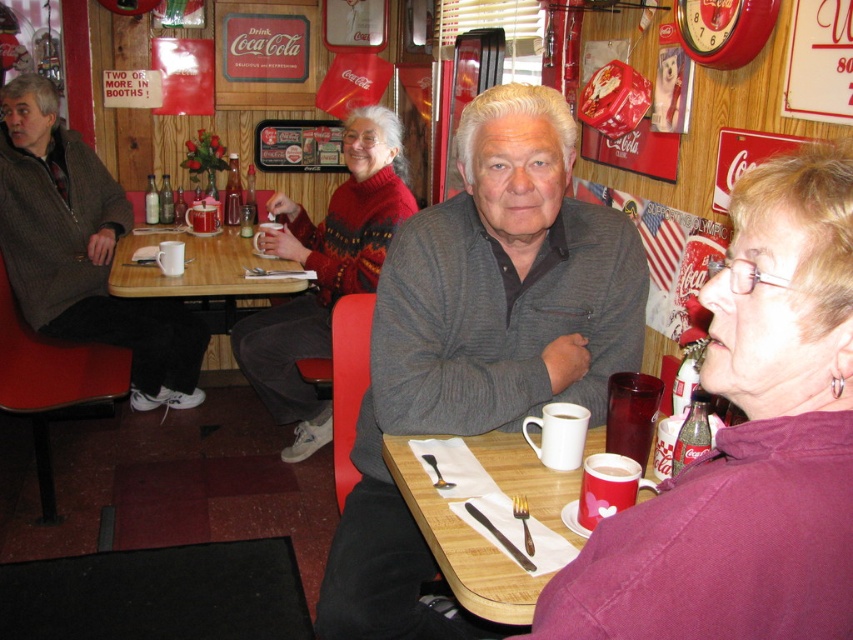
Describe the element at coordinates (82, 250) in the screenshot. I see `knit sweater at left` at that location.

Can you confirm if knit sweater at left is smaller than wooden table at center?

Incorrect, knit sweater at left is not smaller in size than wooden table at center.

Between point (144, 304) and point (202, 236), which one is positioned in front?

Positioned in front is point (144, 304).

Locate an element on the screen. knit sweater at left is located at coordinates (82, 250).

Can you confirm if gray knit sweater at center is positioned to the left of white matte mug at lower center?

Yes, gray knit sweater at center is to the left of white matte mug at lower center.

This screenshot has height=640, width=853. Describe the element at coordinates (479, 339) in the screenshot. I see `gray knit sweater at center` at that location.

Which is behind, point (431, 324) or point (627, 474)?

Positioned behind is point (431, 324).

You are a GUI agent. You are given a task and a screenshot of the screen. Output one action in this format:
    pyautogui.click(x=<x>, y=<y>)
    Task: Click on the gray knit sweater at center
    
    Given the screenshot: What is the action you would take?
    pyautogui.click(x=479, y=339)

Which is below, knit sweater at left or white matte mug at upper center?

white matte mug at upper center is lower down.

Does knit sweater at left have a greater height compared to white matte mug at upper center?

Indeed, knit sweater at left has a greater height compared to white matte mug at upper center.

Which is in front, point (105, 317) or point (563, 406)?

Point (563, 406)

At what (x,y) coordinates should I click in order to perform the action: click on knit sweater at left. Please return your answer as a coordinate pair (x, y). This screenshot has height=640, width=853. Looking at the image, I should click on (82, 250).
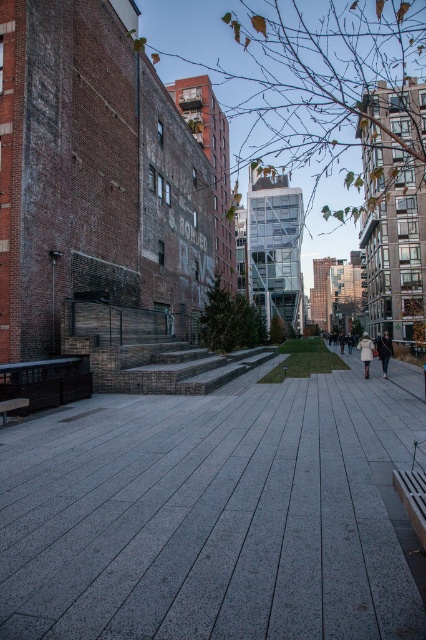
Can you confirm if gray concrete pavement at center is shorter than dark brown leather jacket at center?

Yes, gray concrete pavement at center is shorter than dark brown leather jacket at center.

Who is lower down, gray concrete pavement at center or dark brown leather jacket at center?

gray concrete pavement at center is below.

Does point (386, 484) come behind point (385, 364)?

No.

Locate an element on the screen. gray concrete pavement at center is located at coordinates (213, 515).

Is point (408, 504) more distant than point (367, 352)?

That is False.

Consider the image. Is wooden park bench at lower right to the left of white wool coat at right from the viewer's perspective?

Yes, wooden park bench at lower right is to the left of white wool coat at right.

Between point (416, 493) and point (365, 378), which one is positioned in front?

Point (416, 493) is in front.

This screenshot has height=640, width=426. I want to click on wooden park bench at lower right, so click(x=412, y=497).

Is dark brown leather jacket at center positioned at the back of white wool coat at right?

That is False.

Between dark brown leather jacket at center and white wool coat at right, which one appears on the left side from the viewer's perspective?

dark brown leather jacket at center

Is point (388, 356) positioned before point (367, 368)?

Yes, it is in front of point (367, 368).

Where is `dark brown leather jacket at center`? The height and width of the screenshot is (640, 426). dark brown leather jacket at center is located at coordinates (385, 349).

● Action item
Filter the items above, keeping only the lines that contain the string "pyautogui", and copy each of those lines in full.

● Completed task
    pyautogui.click(x=<x>, y=<y>)
    pyautogui.click(x=479, y=339)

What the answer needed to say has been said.